___ Information shown ___

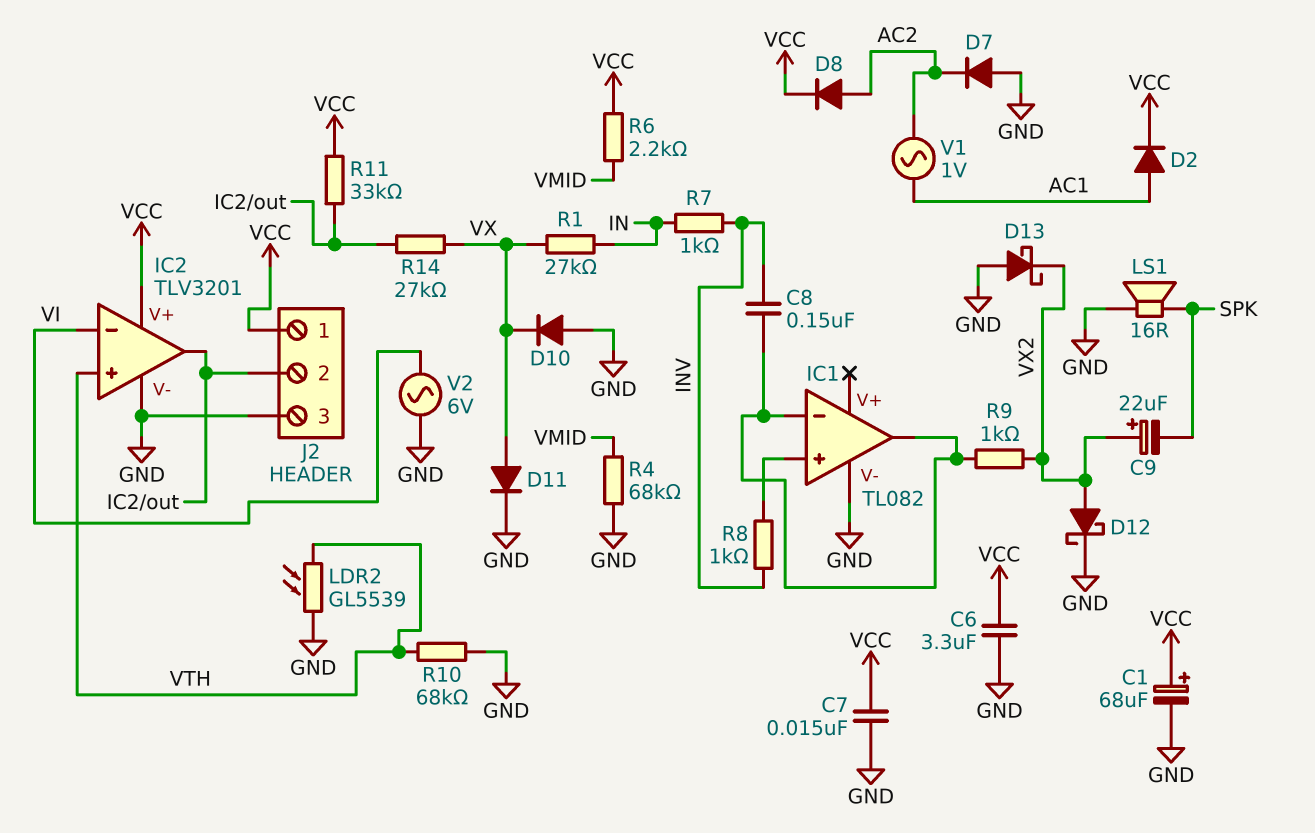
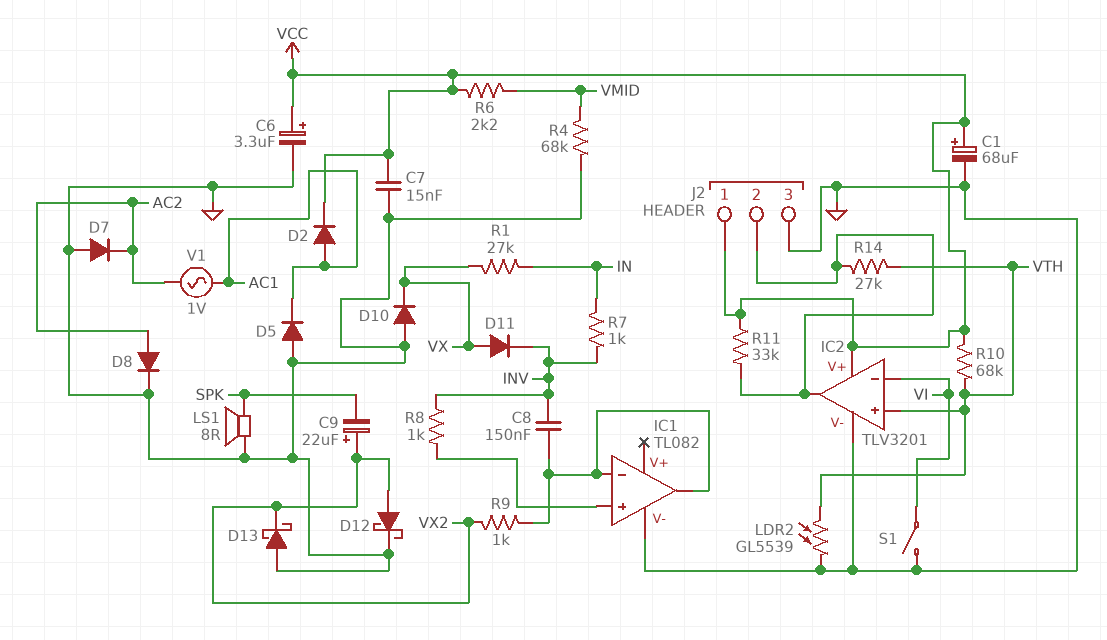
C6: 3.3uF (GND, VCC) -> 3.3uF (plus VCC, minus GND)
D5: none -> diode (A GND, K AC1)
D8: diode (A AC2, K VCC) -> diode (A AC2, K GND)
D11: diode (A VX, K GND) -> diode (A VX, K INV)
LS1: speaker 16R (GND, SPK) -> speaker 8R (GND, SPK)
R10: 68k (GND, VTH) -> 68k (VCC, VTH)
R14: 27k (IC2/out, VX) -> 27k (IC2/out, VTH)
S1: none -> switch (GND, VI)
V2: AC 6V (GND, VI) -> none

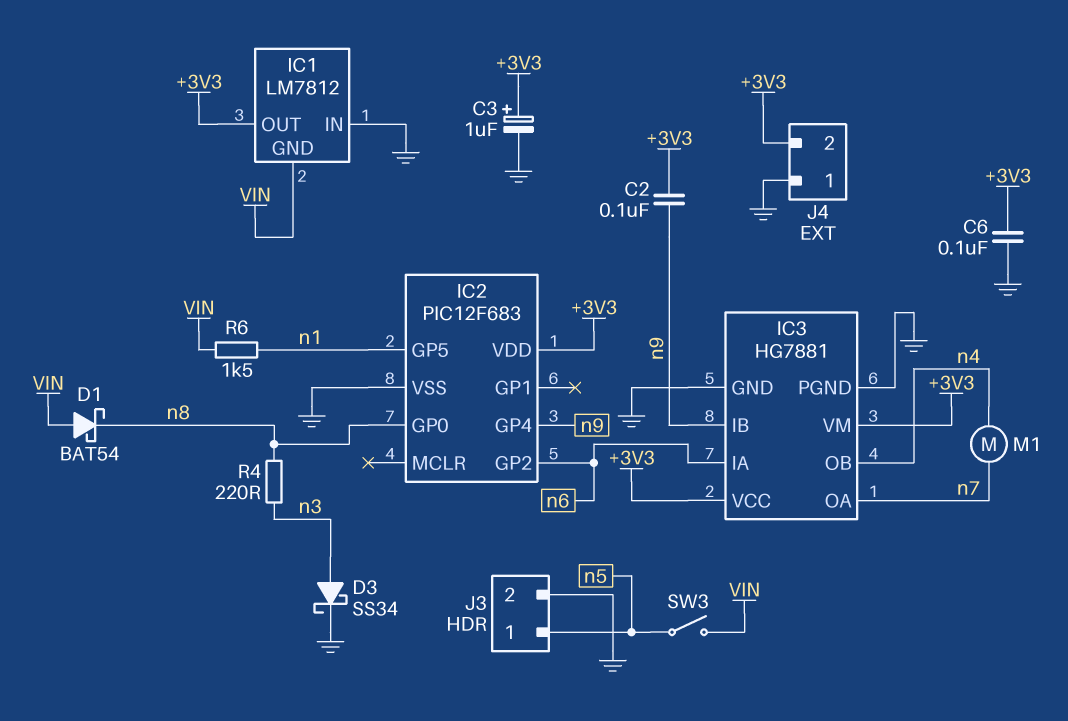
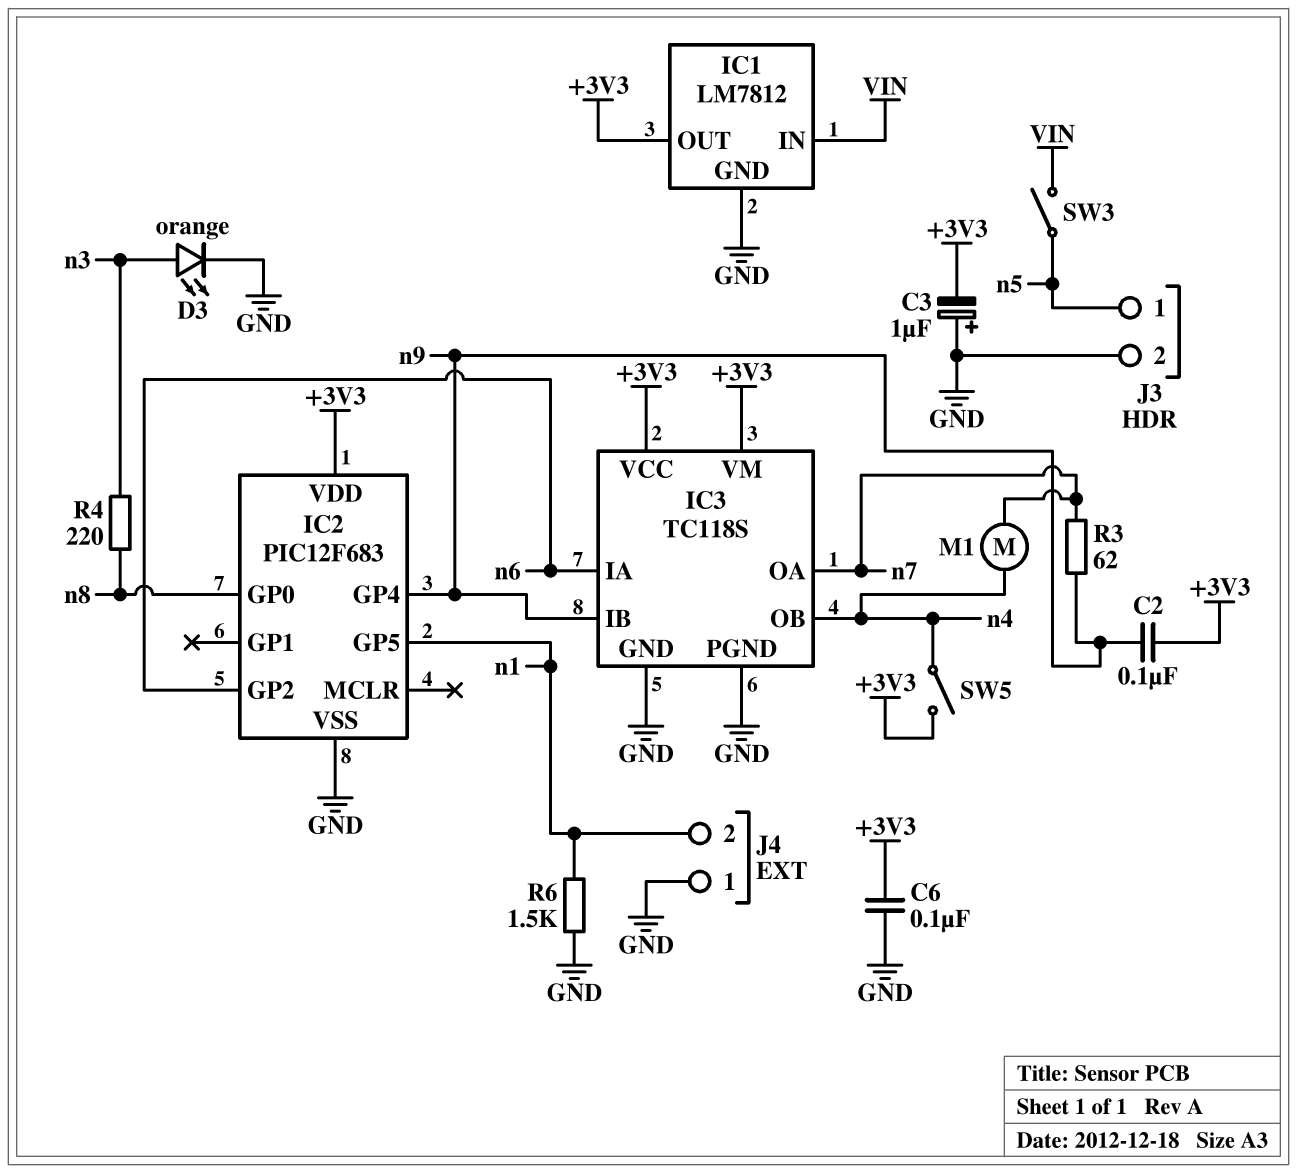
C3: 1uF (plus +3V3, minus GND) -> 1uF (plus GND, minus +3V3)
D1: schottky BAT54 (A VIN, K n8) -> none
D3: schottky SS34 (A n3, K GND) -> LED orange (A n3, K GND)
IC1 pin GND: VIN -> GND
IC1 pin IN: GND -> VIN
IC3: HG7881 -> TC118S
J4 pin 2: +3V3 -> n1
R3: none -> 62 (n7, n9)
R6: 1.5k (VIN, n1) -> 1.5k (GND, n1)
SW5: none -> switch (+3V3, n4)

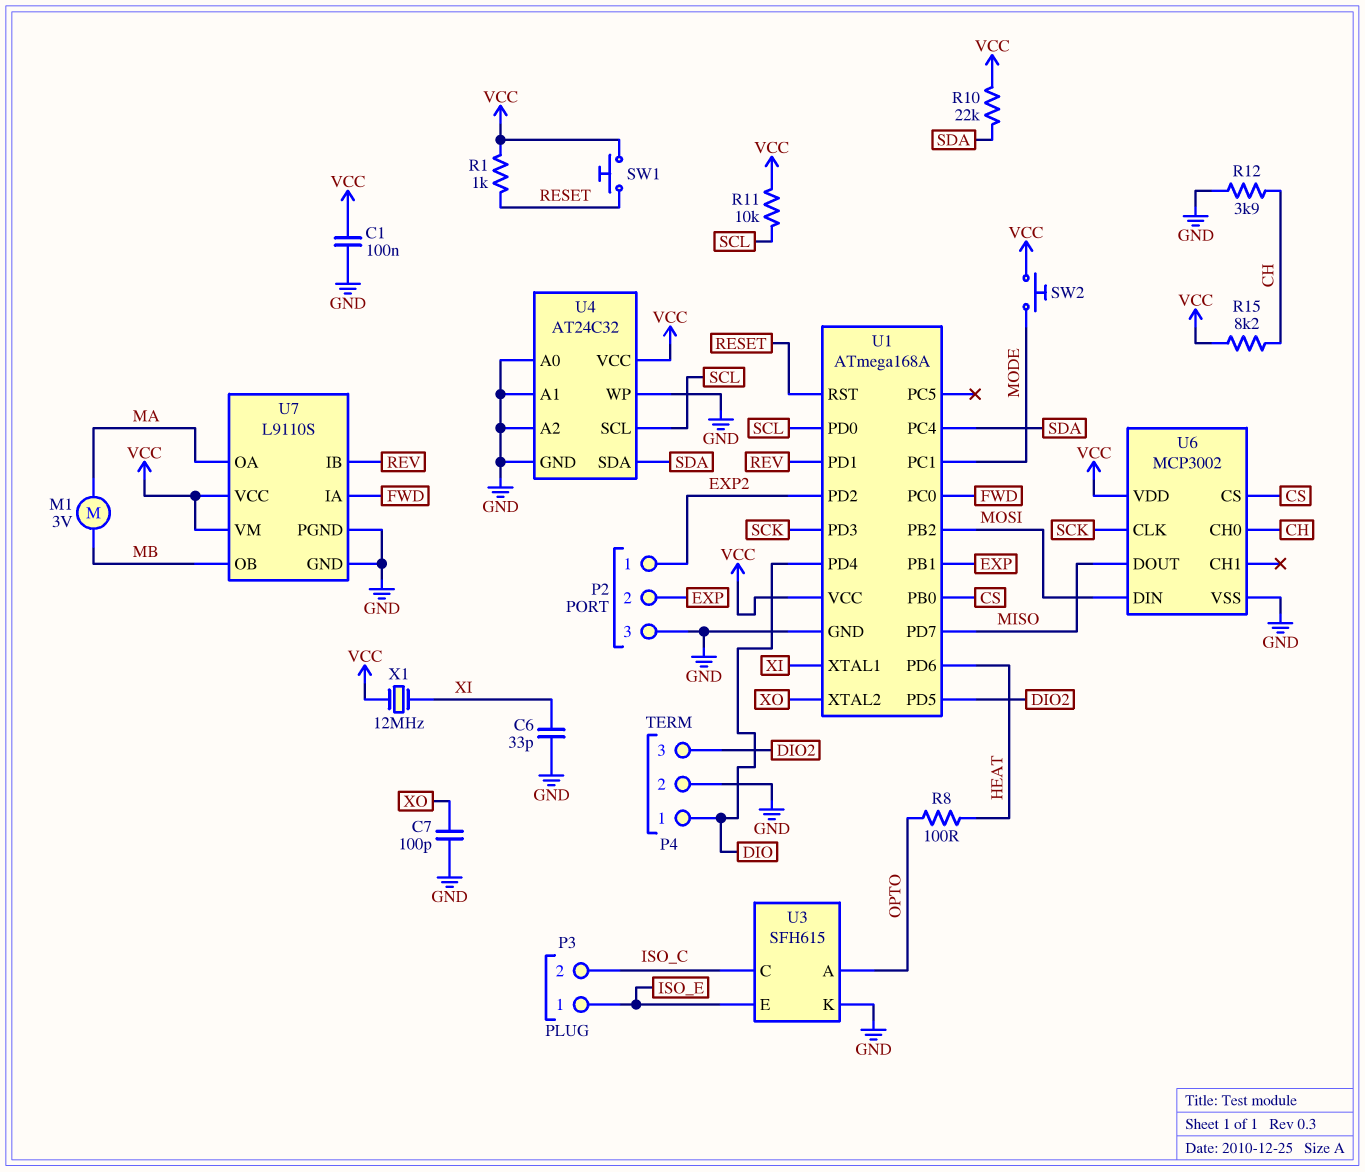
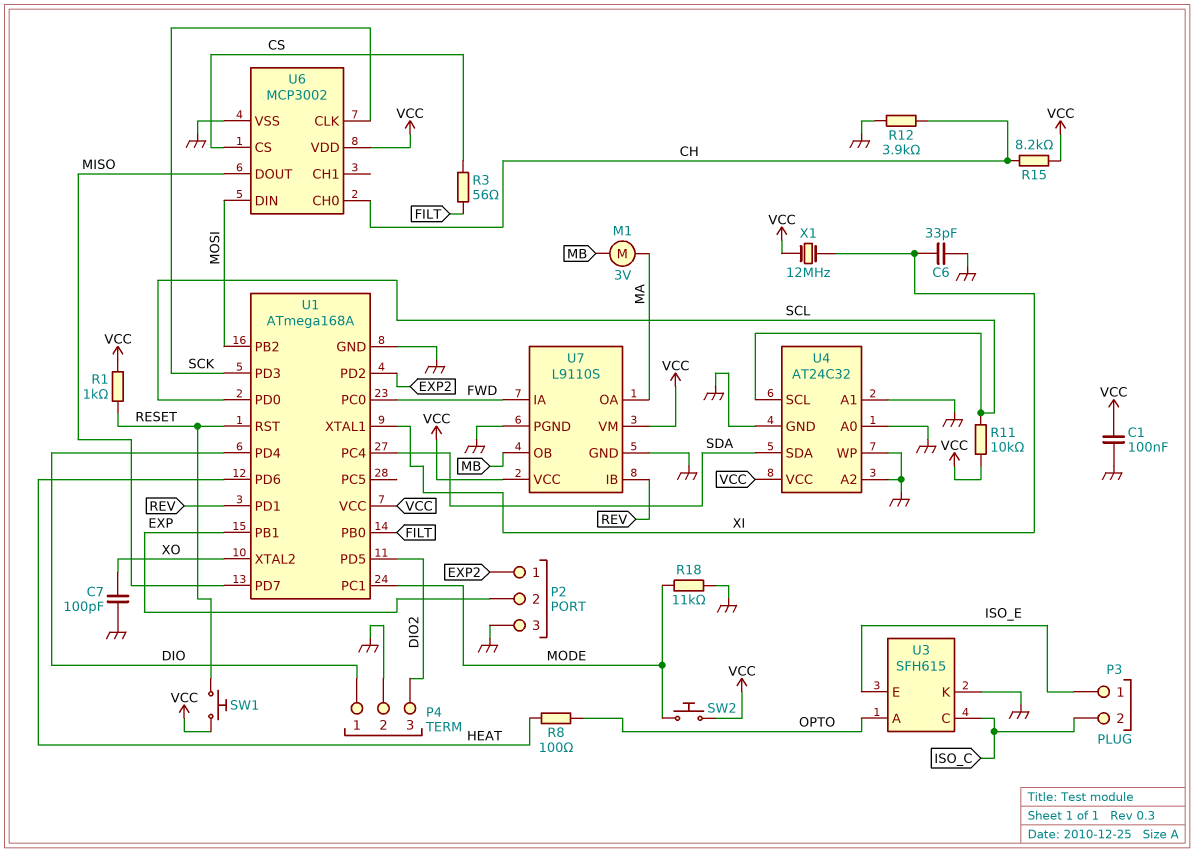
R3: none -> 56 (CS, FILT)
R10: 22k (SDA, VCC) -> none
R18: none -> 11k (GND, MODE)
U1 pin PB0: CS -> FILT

___

Problem to work on: Everything in the records must be transcribed exactly, except the pictures, which are left out.

Reply:
C6: 3.3uF (GND, VCC) -> 3.3uF (plus VCC, minus GND)
D5: none -> diode (A GND, K AC1)
D8: diode (A AC2, K VCC) -> diode (A AC2, K GND)
D11: diode (A VX, K GND) -> diode (A VX, K INV)
LS1: speaker 16R (GND, SPK) -> speaker 8R (GND, SPK)
R10: 68k (GND, VTH) -> 68k (VCC, VTH)
R14: 27k (IC2/out, VX) -> 27k (IC2/out, VTH)
S1: none -> switch (GND, VI)
V2: AC 6V (GND, VI) -> none

C3: 1uF (plus +3V3, minus GND) -> 1uF (plus GND, minus +3V3)
D1: schottky BAT54 (A VIN, K n8) -> none
D3: schottky SS34 (A n3, K GND) -> LED orange (A n3, K GND)
IC1 pin GND: VIN -> GND
IC1 pin IN: GND -> VIN
IC3: HG7881 -> TC118S
J4 pin 2: +3V3 -> n1
R3: none -> 62 (n7, n9)
R6: 1.5k (VIN, n1) -> 1.5k (GND, n1)
SW5: none -> switch (+3V3, n4)

R3: none -> 56 (CS, FILT)
R10: 22k (SDA, VCC) -> none
R18: none -> 11k (GND, MODE)
U1 pin PB0: CS -> FILT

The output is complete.